══ Record excerpts ══

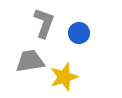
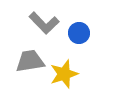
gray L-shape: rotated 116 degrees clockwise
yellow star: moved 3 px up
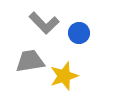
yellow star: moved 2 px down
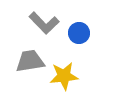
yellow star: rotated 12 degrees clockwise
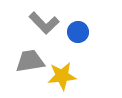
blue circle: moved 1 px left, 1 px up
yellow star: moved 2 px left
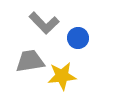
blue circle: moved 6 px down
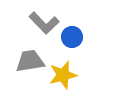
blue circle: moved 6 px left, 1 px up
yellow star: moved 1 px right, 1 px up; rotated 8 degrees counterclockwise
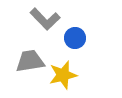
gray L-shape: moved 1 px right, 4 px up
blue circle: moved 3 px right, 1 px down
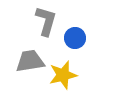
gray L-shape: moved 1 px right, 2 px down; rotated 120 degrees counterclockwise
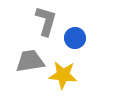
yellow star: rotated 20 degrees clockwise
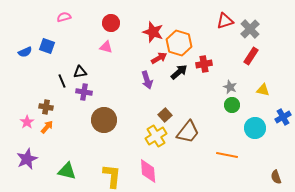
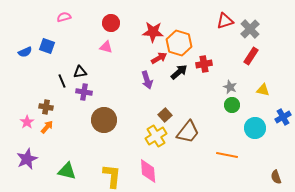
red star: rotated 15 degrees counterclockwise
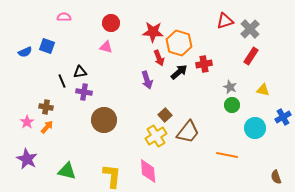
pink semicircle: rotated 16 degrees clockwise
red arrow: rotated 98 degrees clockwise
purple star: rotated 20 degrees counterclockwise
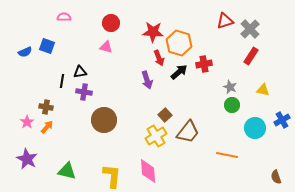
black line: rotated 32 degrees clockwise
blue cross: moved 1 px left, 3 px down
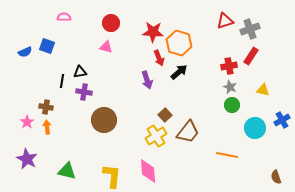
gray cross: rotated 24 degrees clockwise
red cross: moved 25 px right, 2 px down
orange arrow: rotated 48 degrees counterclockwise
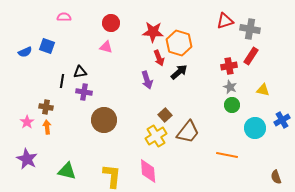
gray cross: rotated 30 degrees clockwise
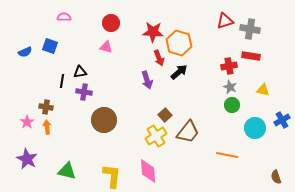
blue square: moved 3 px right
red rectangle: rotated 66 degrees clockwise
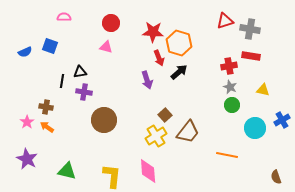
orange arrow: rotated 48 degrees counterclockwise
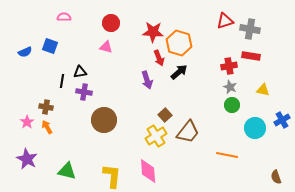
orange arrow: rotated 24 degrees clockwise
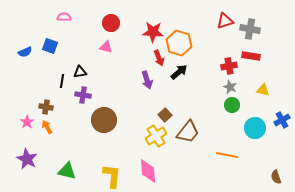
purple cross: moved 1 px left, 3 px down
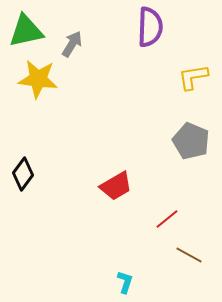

═══
══ Record excerpts ══

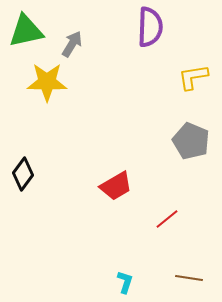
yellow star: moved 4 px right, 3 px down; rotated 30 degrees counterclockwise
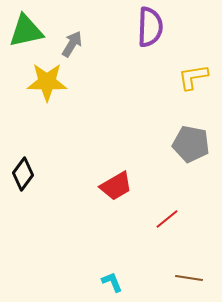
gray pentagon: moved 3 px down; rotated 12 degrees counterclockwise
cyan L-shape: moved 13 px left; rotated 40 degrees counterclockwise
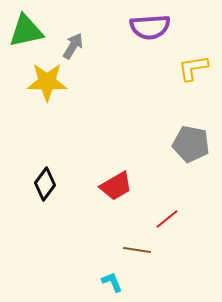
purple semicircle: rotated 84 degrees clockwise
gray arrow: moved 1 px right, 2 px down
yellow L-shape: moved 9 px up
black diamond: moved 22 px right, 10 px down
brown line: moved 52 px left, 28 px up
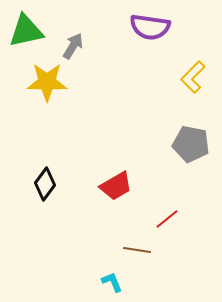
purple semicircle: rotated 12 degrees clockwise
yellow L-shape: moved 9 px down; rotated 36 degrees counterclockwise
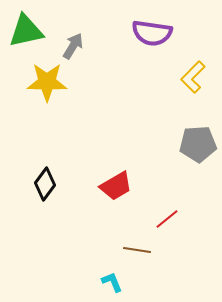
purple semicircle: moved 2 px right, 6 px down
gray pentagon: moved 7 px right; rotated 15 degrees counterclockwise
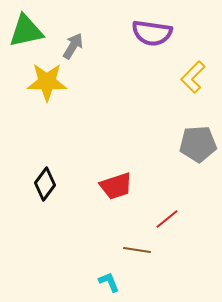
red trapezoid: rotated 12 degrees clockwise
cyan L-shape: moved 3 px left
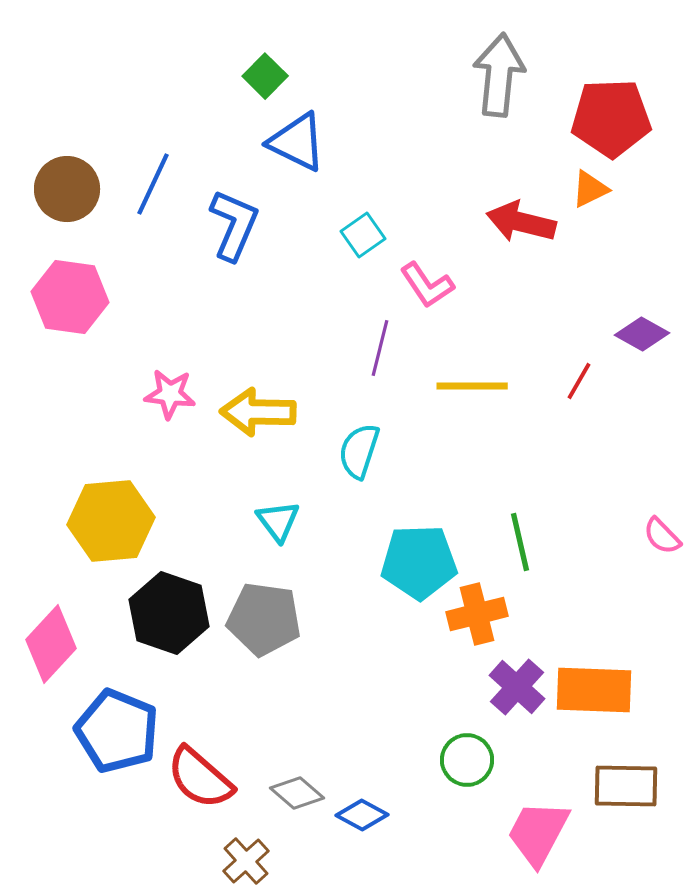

═══

*Exercise details:* Starting at the line containing "purple semicircle: moved" and ending with the line containing "cyan L-shape: moved 3 px left", output those lines as a numbered list, including both end lines. Leave out the pictures and any blank lines.

*Result of the task:*
1. purple semicircle: moved 2 px right, 6 px down
2. gray pentagon: moved 7 px right; rotated 15 degrees counterclockwise
3. red trapezoid: rotated 12 degrees clockwise
4. cyan L-shape: moved 3 px left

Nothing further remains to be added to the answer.